Exercise directions: All entries below need to be written out exactly, but without their pictures.

==========

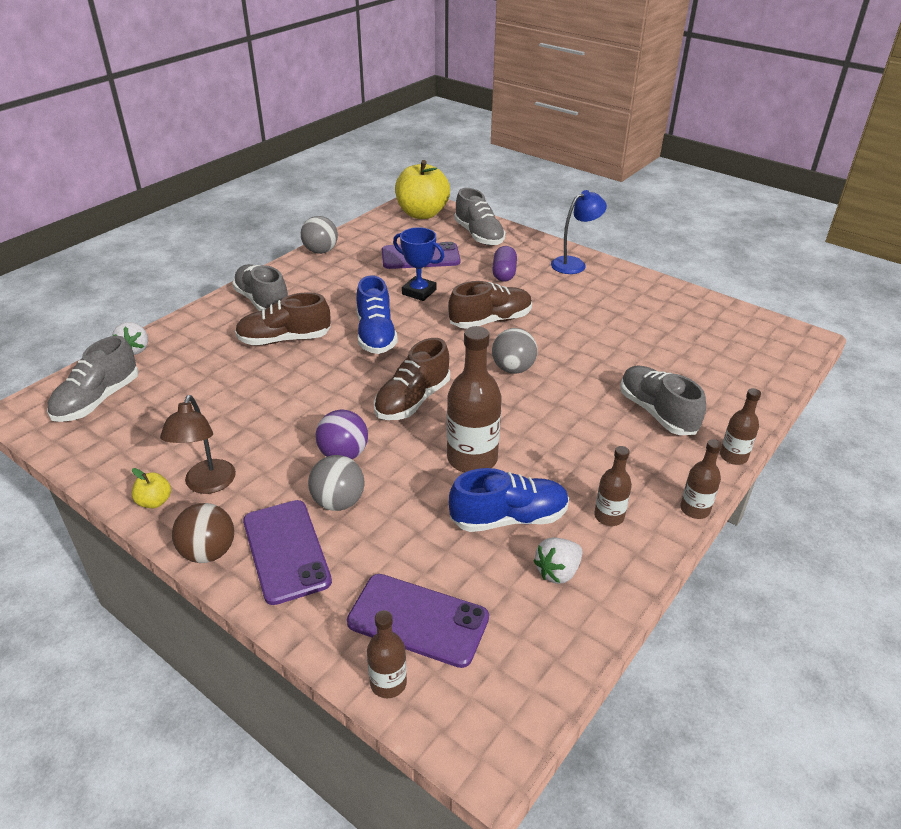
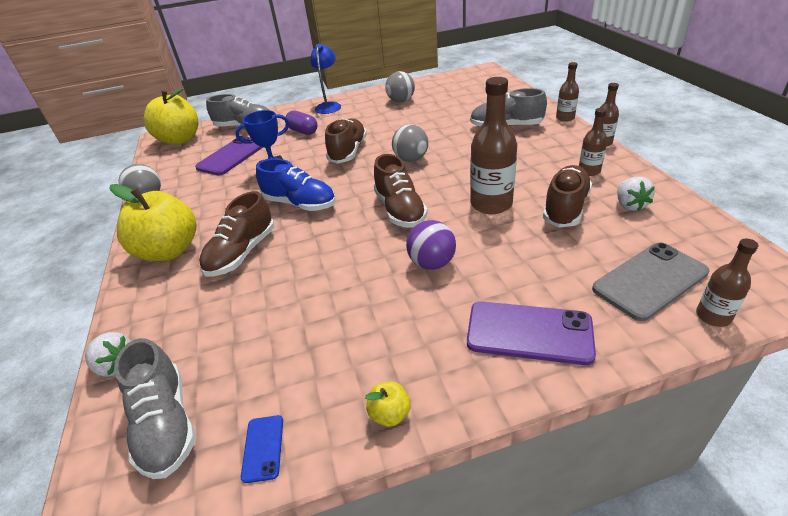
camera: 50 degrees left, 0 degrees up
(98, 453) = (263, 448): none -> blue phone
(207, 485) = (398, 363): brown lamp -> none
(208, 552) = (497, 389): brown ball -> none
(263, 302) = (169, 251): grey shoe -> yellow apple
(338, 502) = (488, 283): grey ball -> grey ball (401, 101)
(418, 620) = (650, 280): purple phone -> grey phone
(509, 518) = (565, 208): blue shoe -> brown shoe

==========

Exercise output:
camera: 50 degrees left, 0 degrees up
(98, 453) = (263, 448): none -> blue phone
(207, 485) = (398, 363): brown lamp -> none
(208, 552) = (497, 389): brown ball -> none
(263, 302) = (169, 251): grey shoe -> yellow apple
(338, 502) = (488, 283): grey ball -> grey ball (401, 101)
(418, 620) = (650, 280): purple phone -> grey phone
(509, 518) = (565, 208): blue shoe -> brown shoe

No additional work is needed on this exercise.